◆ PROMPT ◆
Copies of all lines that contain "plus" are needed; take them from the data below.
### DATA UNDER STUDY
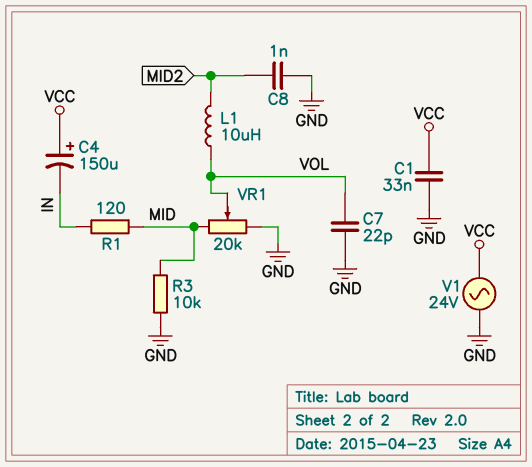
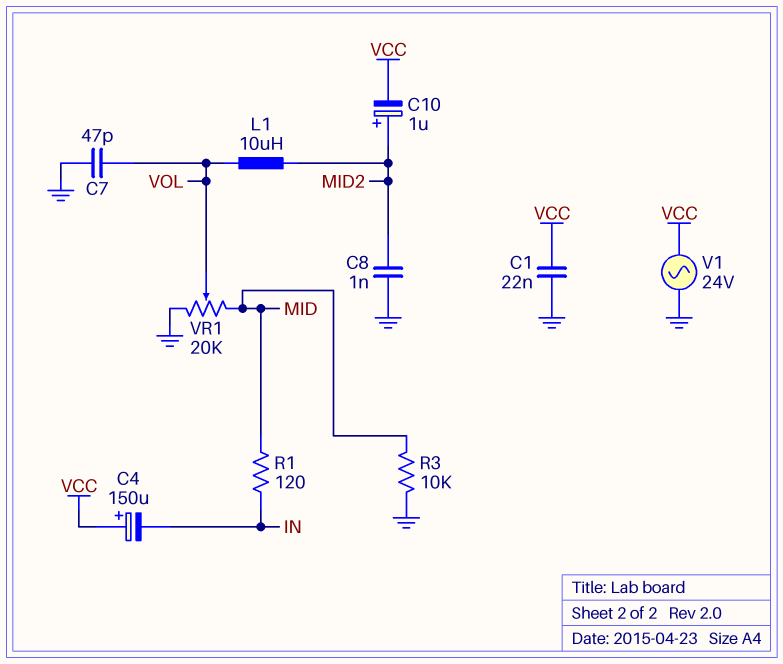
C1: 33nF (GND, VCC) -> 22nF (GND, VCC)
C7: 22pF (GND, VOL) -> 47pF (GND, VOL)
C10: none -> 1uF (plus MID2, minus VCC)

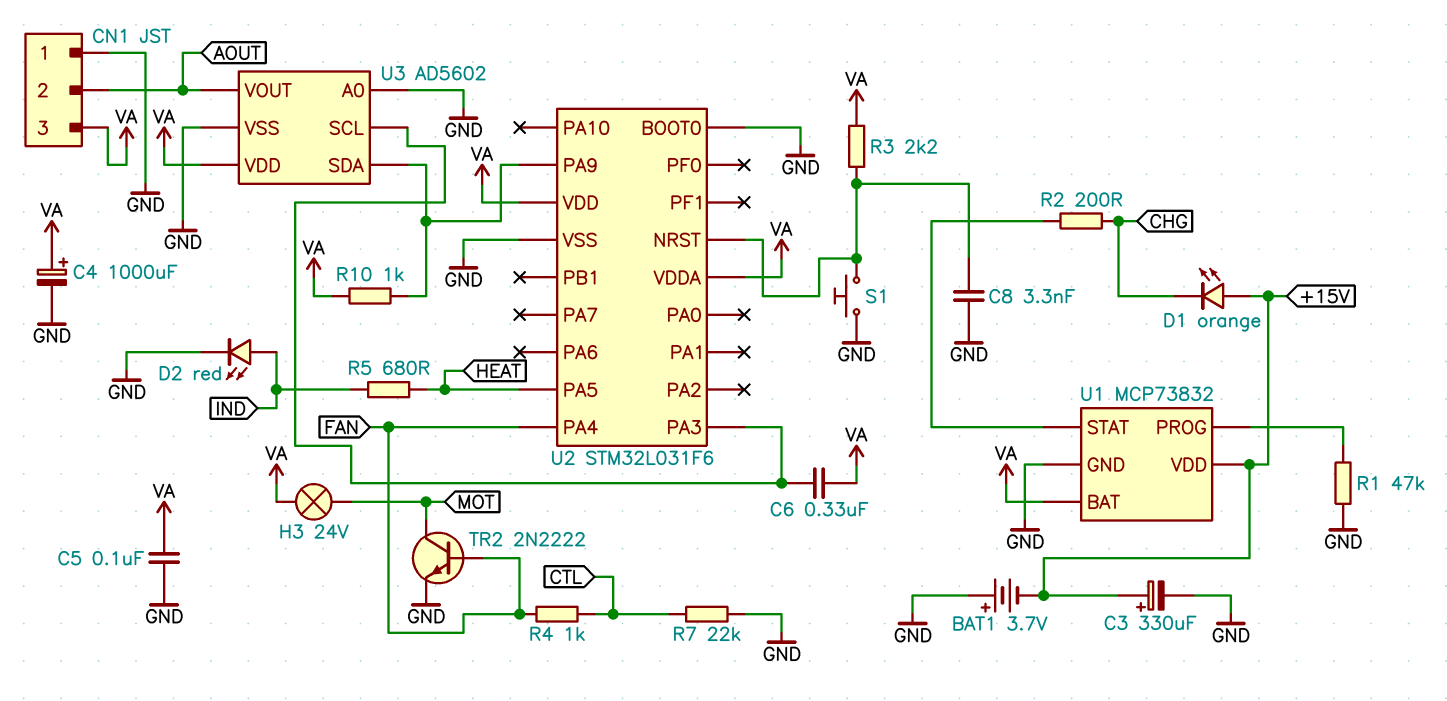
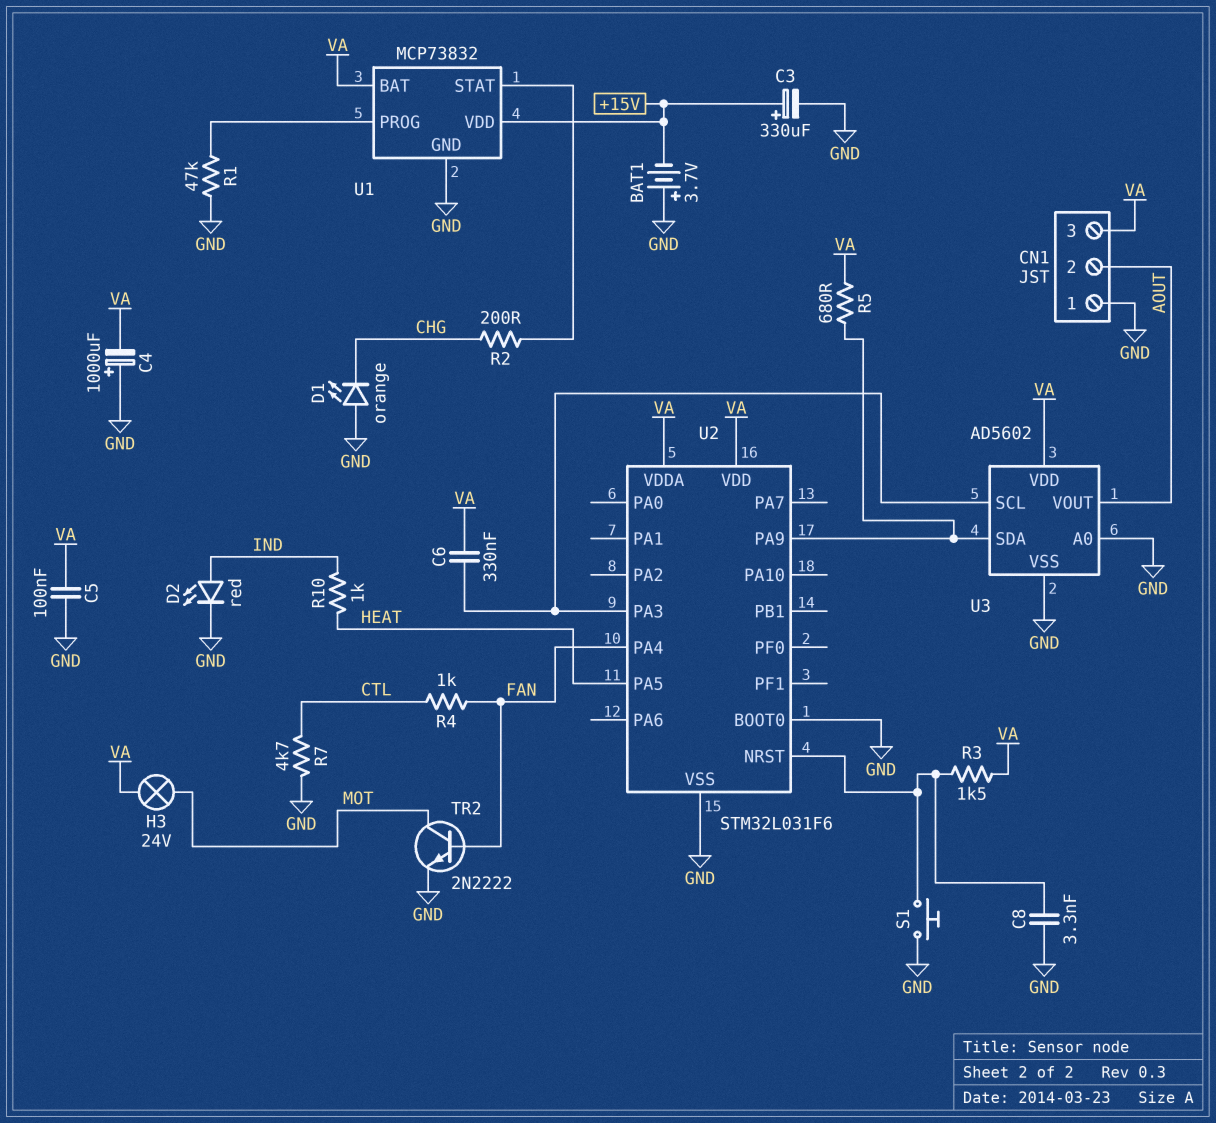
C4: 1000uF (plus VA, minus GND) -> 1000uF (plus GND, minus VA)
D1: LED orange (A +15V, K CHG) -> LED orange (A GND, K CHG)
R3: 2.2k (U2/NRST, VA) -> 1.5k (U2/NRST, VA)
R5: 680 (HEAT, IND) -> 680 (U2/PA9, VA)
R7: 22k (CTL, GND) -> 4.7k (CTL, GND)
R10: 1k (U2/PA9, VA) -> 1k (HEAT, IND)

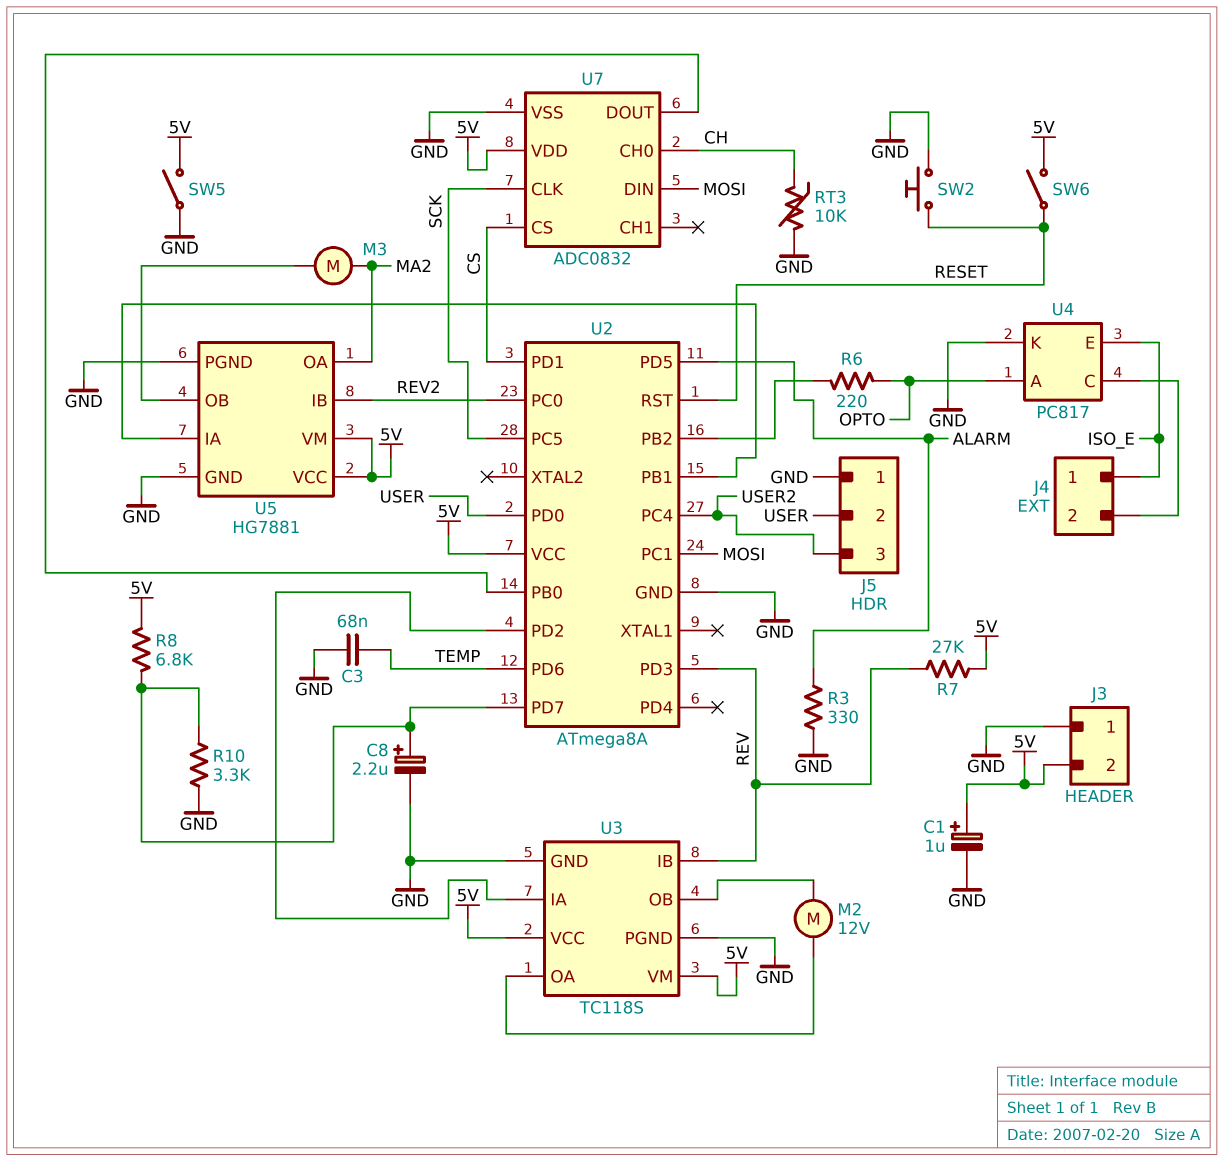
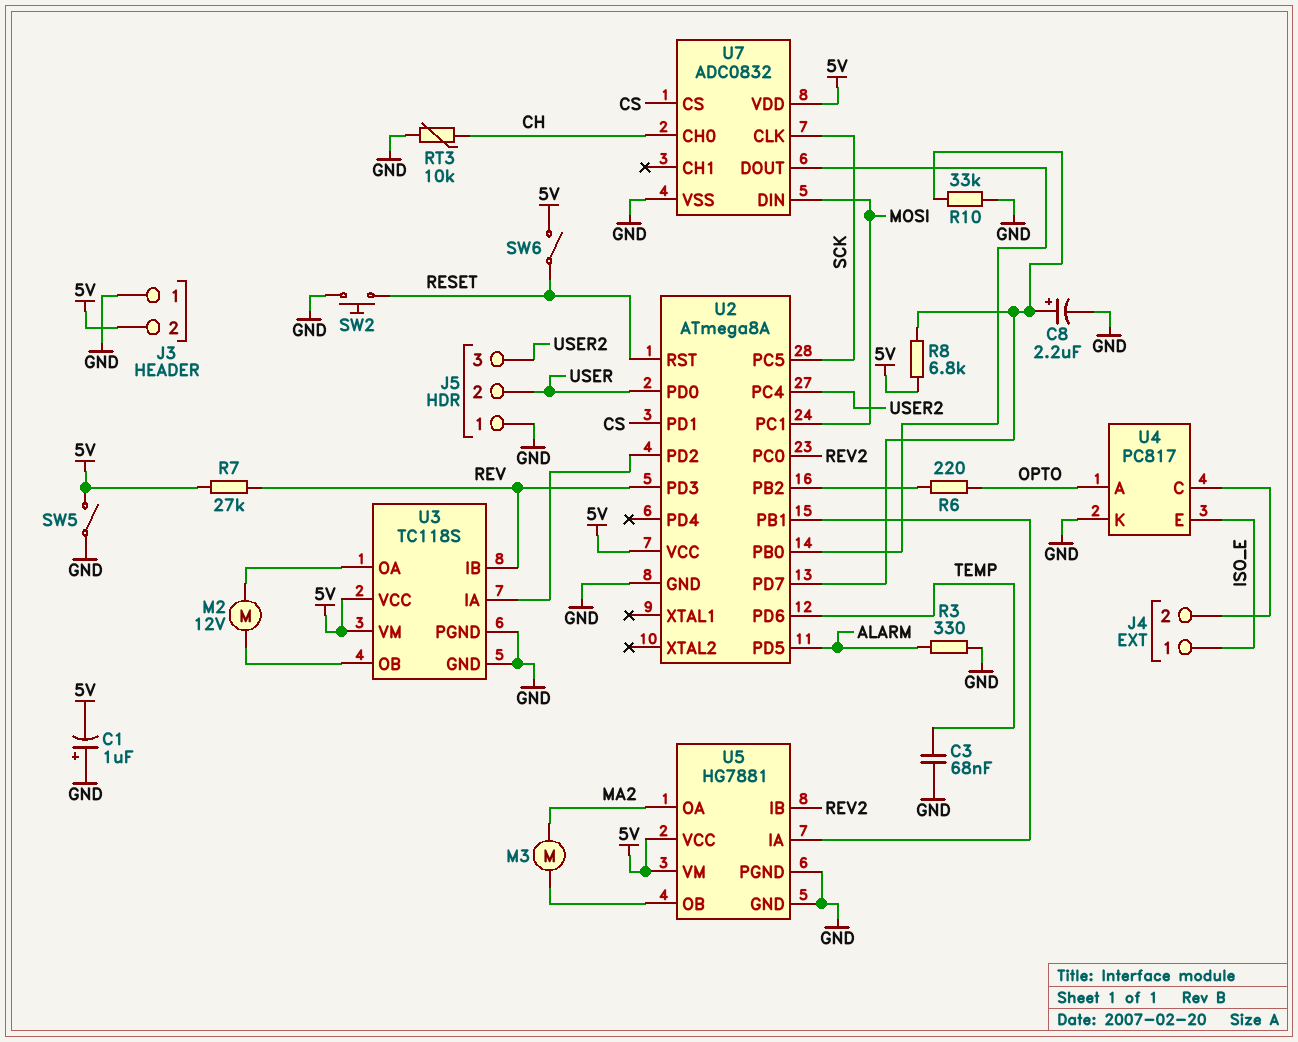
C1: 1uF (plus 5V, minus GND) -> 1uF (plus GND, minus 5V)
R10: 3.3k (GND, U2/PD7) -> 33k (GND, U2/PD7)

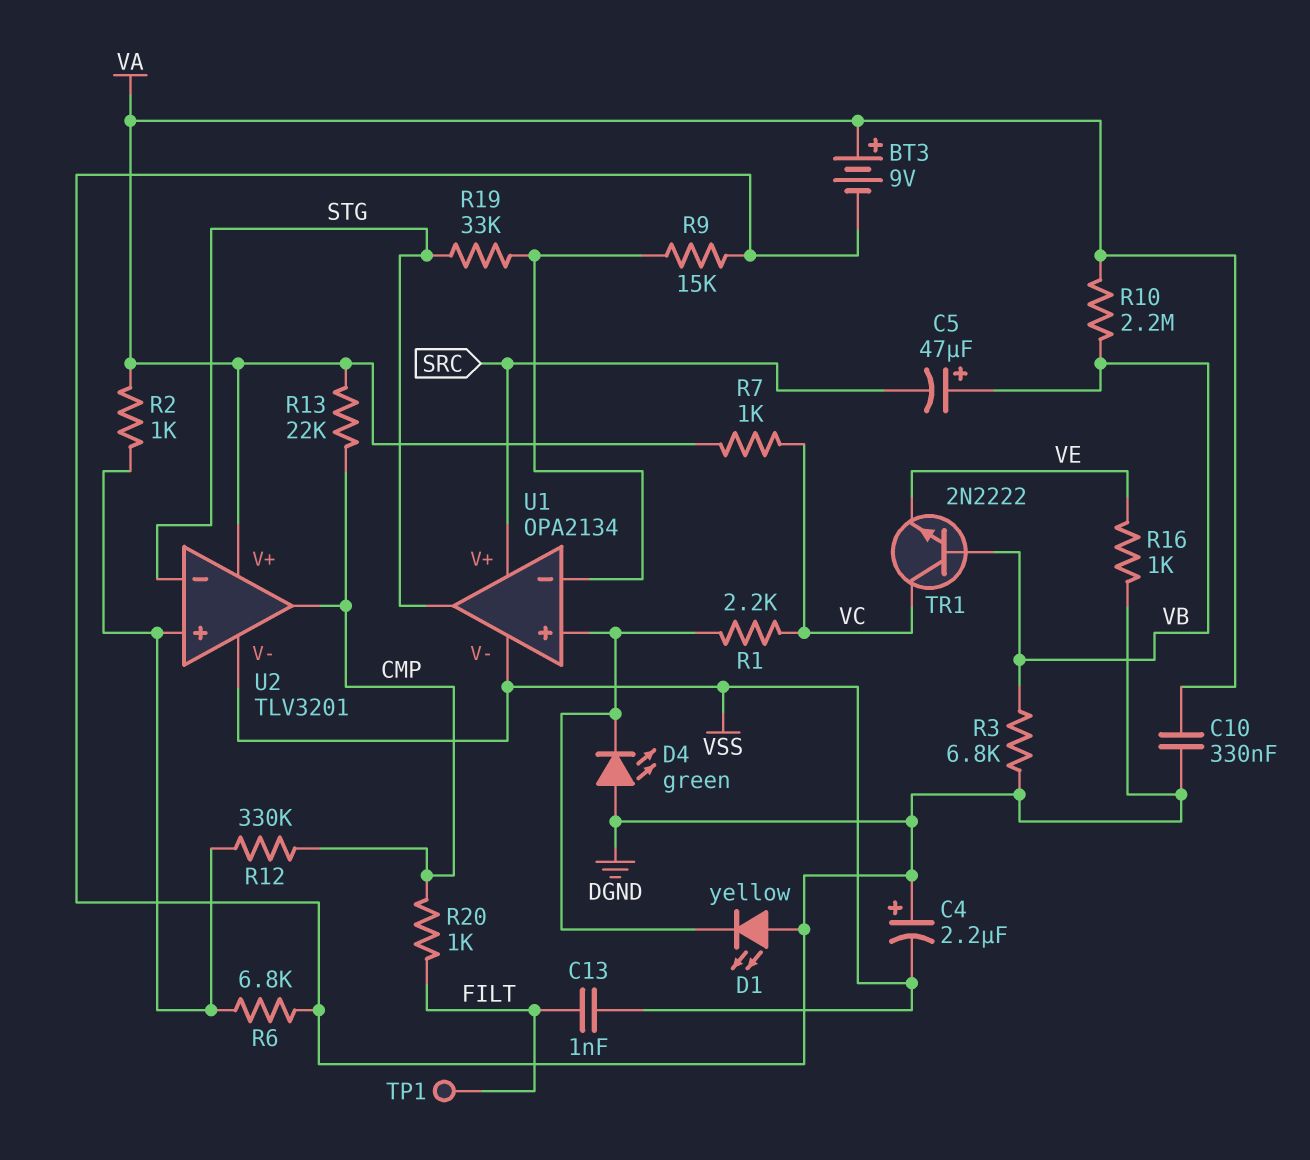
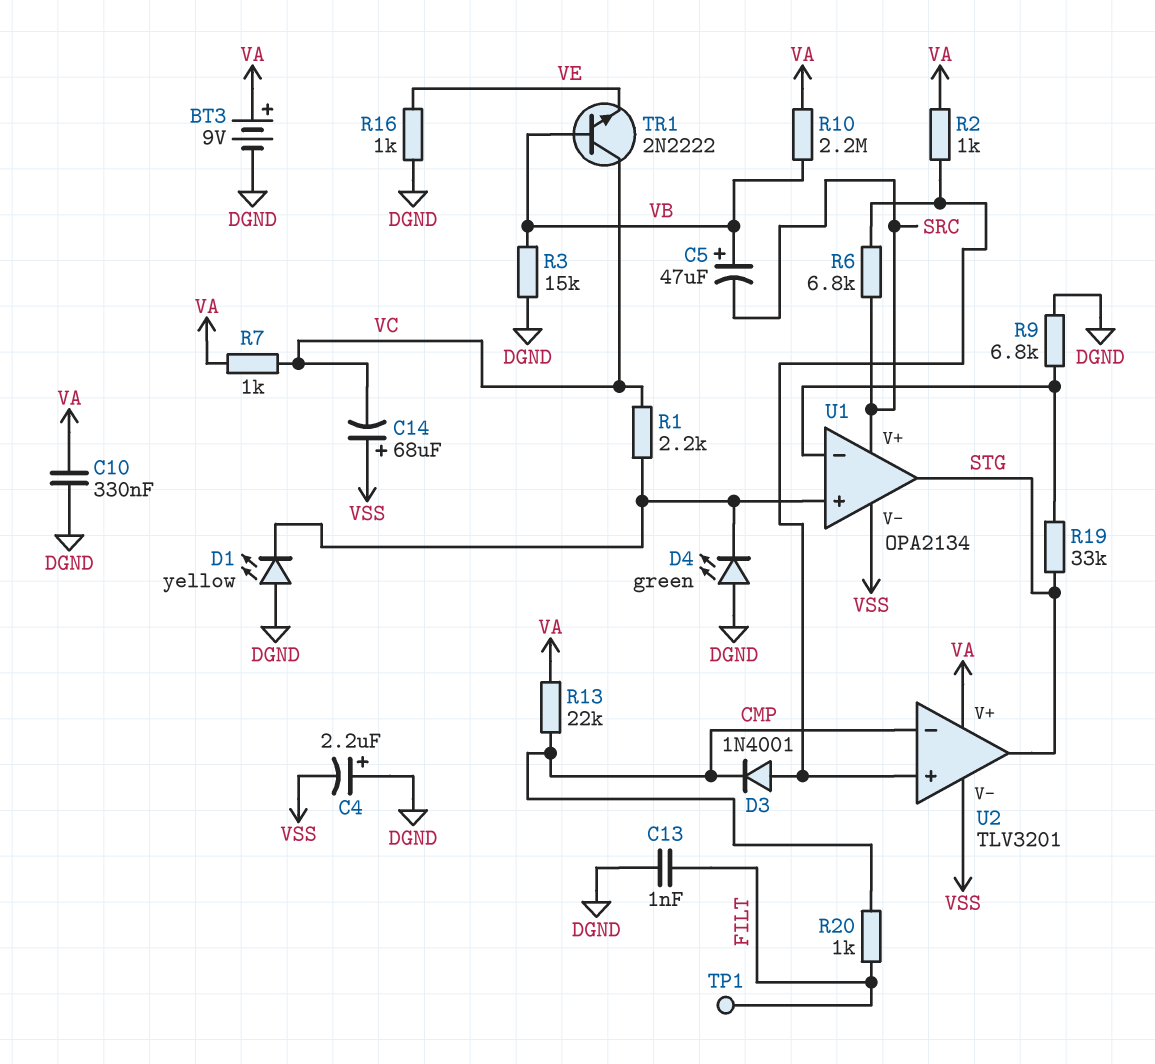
C13: 1nF (FILT, VSS) -> 1nF (DGND, FILT)
C14: none -> 68uF (plus VSS, minus VC)
D3: none -> diode 1N4001 (A U2/in+, K CMP)
R3: 6.8k (DGND, VB) -> 15k (DGND, VB)
R6: 6.8k (DGND, U2/in+) -> 6.8k (SRC, U2/in+)
R9: 15k (DGND, U1/in-) -> 6.8k (DGND, U1/in-)
R12: 330k (CMP, U2/in+) -> none
U2 pin in-: STG -> CMP
U2 pin out: CMP -> STG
######
◆ ANSWER TO THIS PROBLEM ◆
C10: none -> 1uF (plus MID2, minus VCC)
C4: 1000uF (plus VA, minus GND) -> 1000uF (plus GND, minus VA)
C1: 1uF (plus 5V, minus GND) -> 1uF (plus GND, minus 5V)
C14: none -> 68uF (plus VSS, minus VC)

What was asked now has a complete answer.